● About this exercise
Your reply should reproduce each entry exactly and contain no pictures.

● Working data
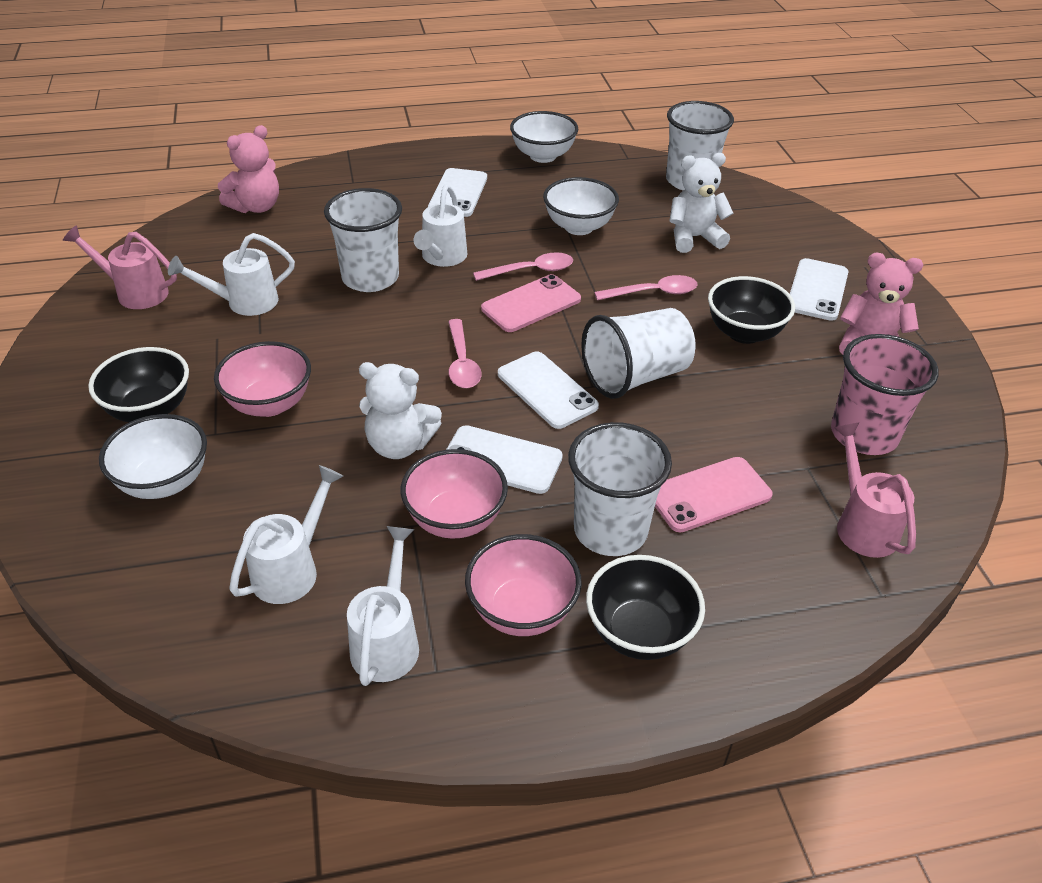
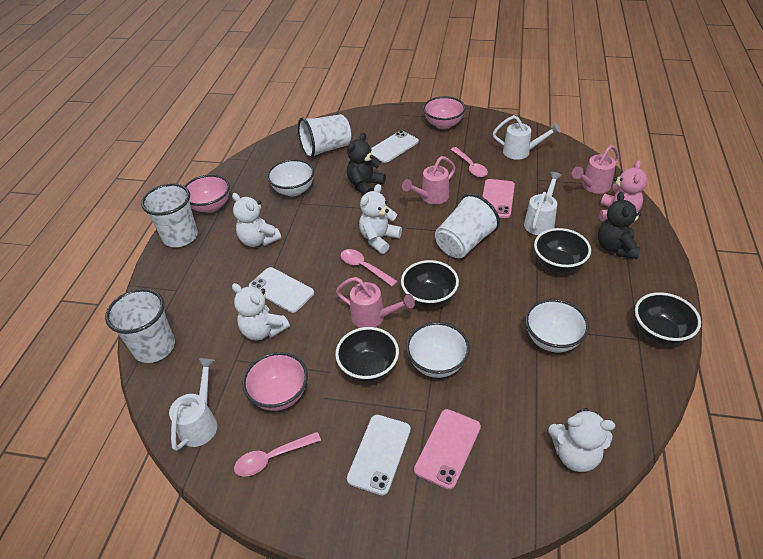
black bowl: 3 -> 4
black teddy bear: 0 -> 2
pink cup: 1 -> 0
pink teddy bear: 2 -> 1
pink watering can: 2 -> 3
white phone: 4 -> 3
white teddy bear: 2 -> 4
white watering can: 4 -> 3

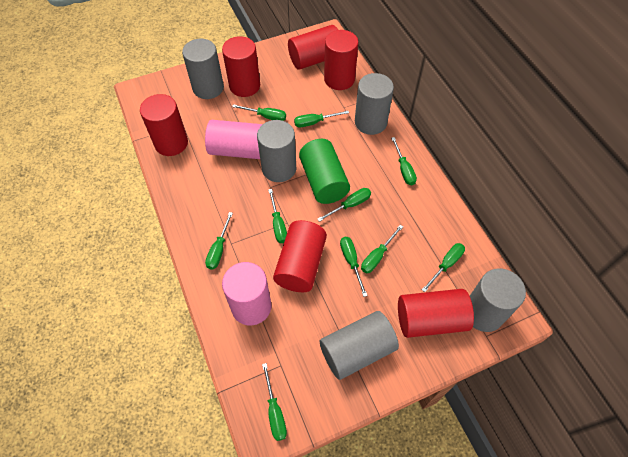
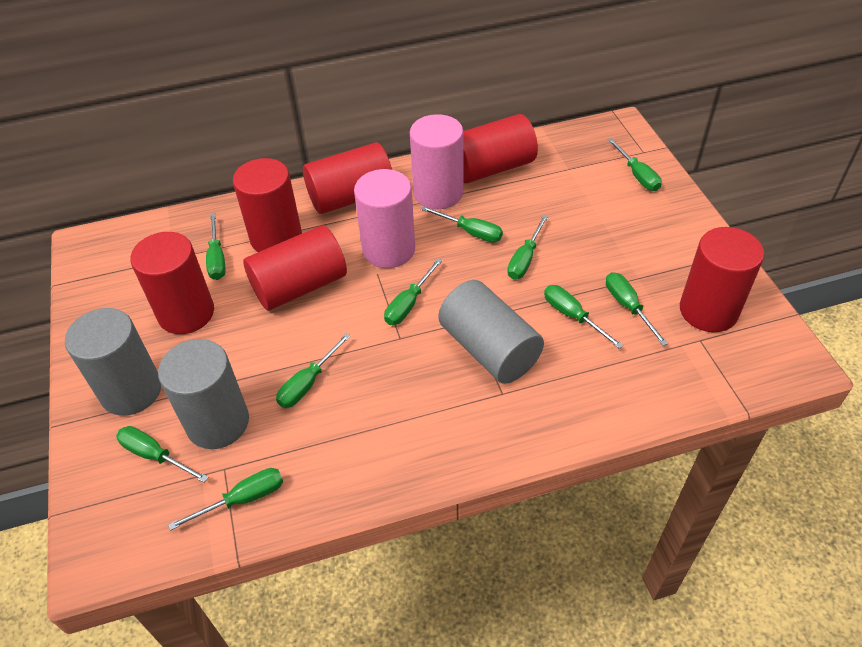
green cylinder: 1 -> 0
grey cylinder: 5 -> 3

● Expected output
black bowl: 3 -> 4
black teddy bear: 0 -> 2
pink cup: 1 -> 0
pink teddy bear: 2 -> 1
pink watering can: 2 -> 3
white phone: 4 -> 3
white teddy bear: 2 -> 4
white watering can: 4 -> 3

green cylinder: 1 -> 0
grey cylinder: 5 -> 3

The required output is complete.